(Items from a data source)
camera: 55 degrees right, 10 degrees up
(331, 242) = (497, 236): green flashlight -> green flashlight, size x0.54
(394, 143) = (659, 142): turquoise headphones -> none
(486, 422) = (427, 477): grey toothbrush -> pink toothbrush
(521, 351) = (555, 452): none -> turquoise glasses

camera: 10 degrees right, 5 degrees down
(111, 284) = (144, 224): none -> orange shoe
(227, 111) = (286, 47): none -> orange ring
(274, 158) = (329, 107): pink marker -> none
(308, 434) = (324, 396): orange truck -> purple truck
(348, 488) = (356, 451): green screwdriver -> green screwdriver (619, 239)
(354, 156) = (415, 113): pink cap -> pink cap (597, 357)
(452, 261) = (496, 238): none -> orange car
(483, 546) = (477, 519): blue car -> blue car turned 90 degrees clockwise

* * *

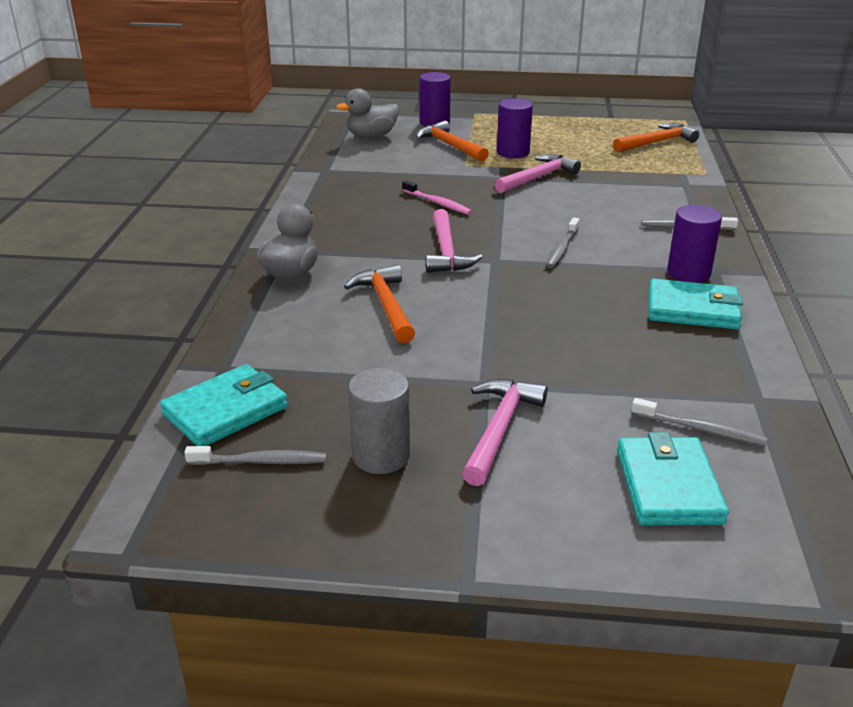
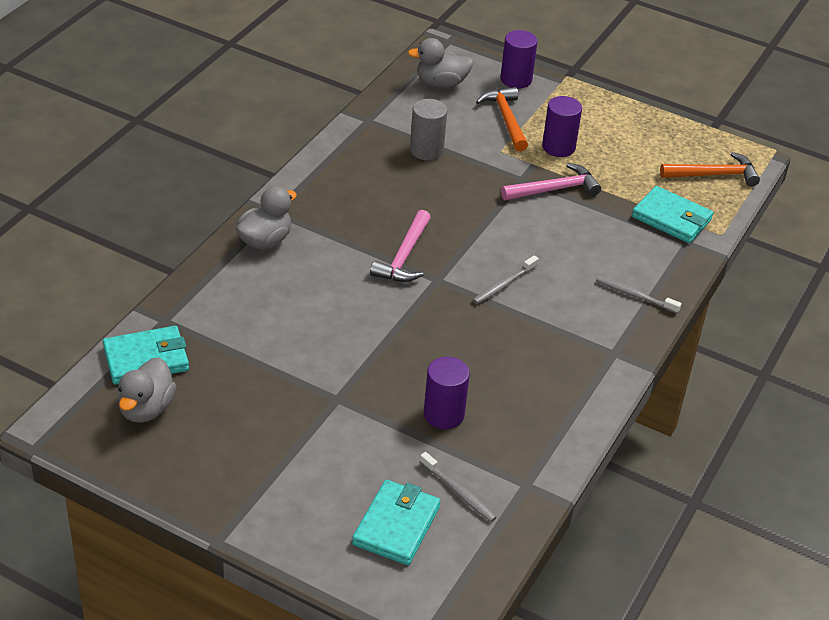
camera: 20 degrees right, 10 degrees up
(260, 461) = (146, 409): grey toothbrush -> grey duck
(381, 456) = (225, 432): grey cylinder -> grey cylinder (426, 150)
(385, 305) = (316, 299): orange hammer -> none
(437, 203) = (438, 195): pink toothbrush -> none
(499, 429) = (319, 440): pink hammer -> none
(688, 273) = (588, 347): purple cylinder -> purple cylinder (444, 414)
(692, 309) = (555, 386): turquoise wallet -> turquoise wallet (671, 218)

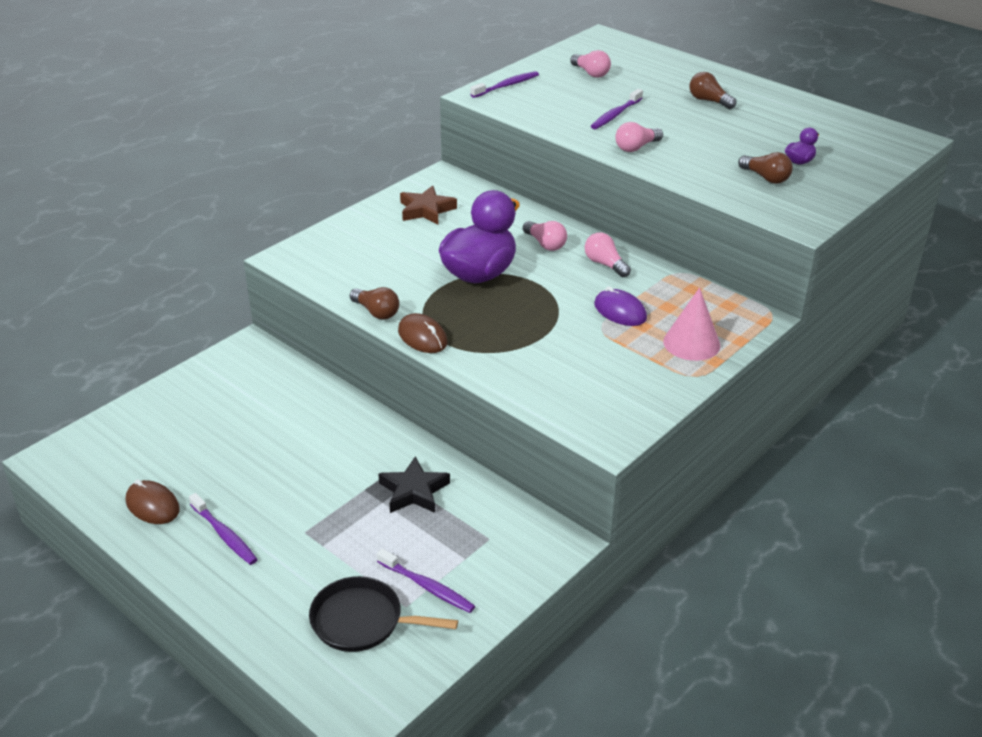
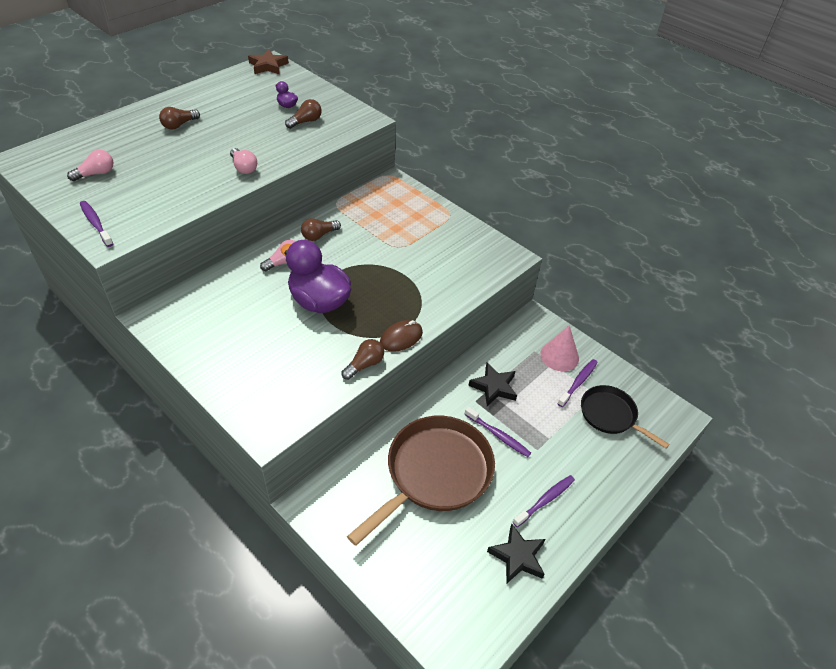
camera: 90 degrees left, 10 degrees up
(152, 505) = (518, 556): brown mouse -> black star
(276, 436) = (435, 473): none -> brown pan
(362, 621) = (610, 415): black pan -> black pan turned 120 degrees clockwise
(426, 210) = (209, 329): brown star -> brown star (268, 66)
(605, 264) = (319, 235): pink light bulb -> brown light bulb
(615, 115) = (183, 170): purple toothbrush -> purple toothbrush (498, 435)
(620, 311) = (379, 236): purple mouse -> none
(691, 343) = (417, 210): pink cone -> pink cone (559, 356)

---

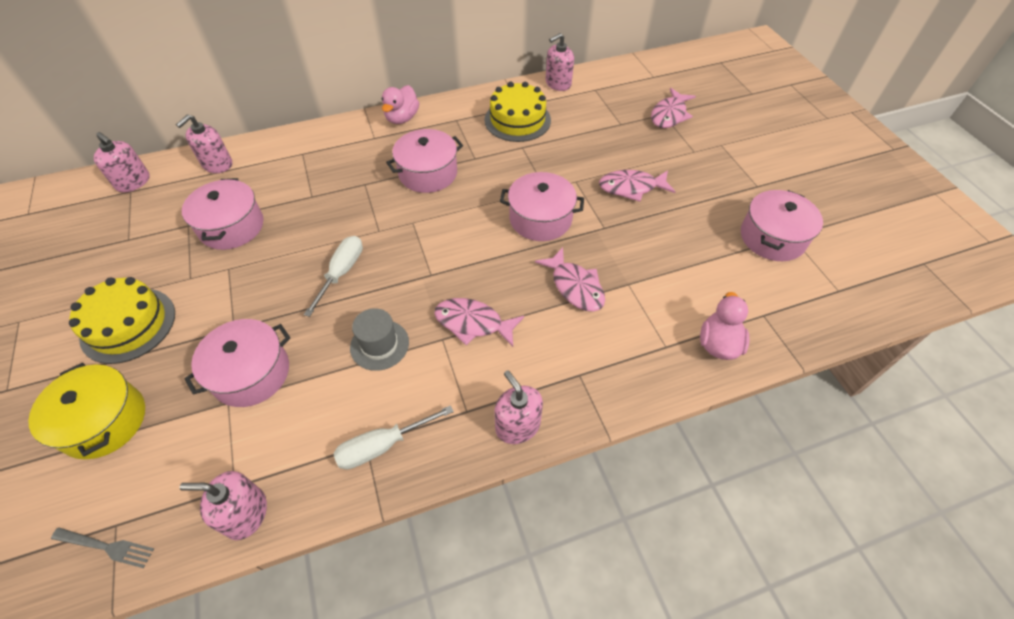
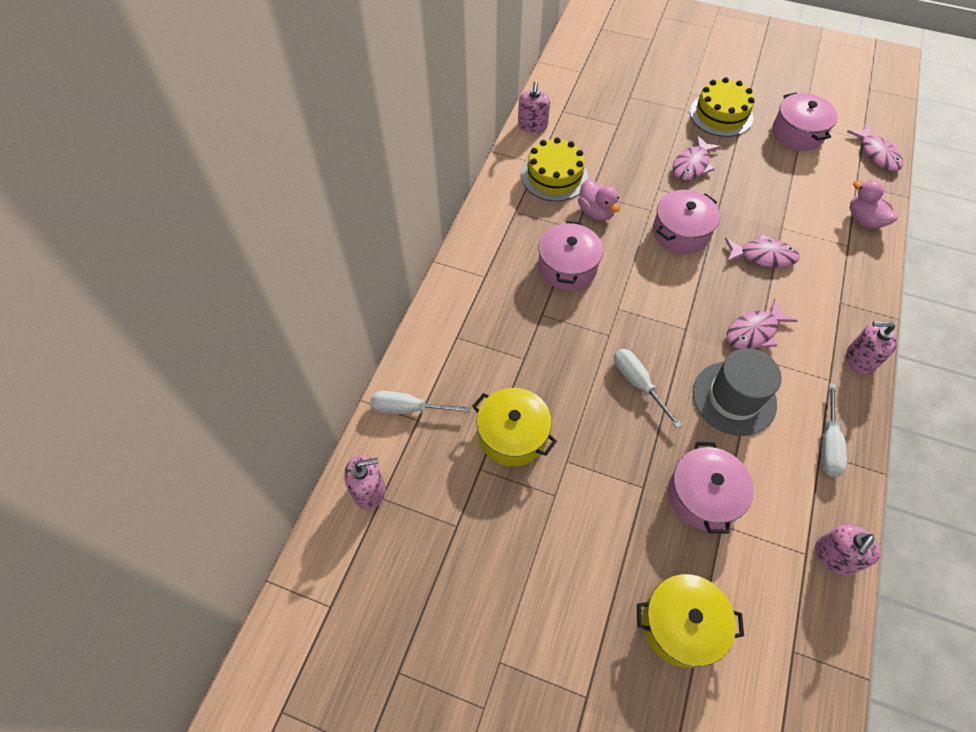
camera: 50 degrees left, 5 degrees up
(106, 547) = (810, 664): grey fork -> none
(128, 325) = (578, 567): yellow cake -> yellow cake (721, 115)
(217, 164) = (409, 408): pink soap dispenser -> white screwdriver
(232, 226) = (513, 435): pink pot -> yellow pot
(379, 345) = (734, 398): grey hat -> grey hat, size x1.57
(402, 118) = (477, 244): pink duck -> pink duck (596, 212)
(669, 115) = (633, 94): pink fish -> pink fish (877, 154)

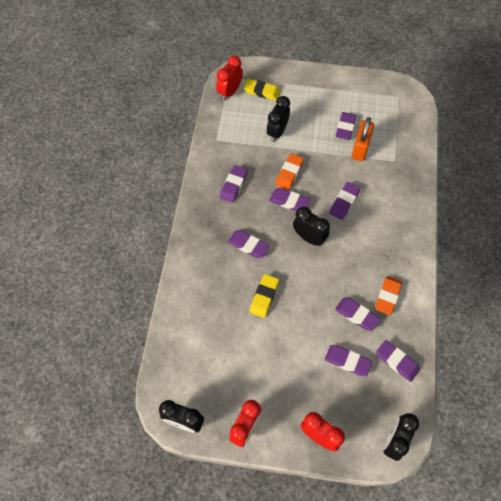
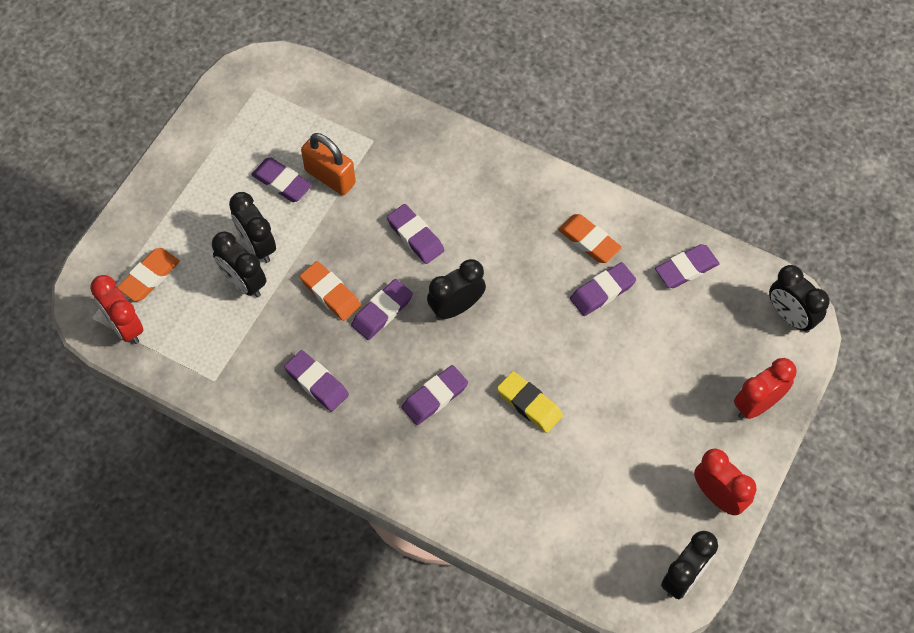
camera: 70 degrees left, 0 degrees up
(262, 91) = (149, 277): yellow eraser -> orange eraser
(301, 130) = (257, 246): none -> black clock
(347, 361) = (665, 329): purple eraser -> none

▸ BRIEF
Pictures aside, print exactly the lines above starting with the one containing "(379, 345) = (734, 398): grey" and going on through the one containing "(347, 361) = (665, 329): purple".

▸ TASK ANSWER
(379, 345) = (734, 398): grey hat -> grey hat, size x1.57
(402, 118) = (477, 244): pink duck -> pink duck (596, 212)
(669, 115) = (633, 94): pink fish -> pink fish (877, 154)

camera: 70 degrees left, 0 degrees up
(262, 91) = (149, 277): yellow eraser -> orange eraser
(301, 130) = (257, 246): none -> black clock
(347, 361) = (665, 329): purple eraser -> none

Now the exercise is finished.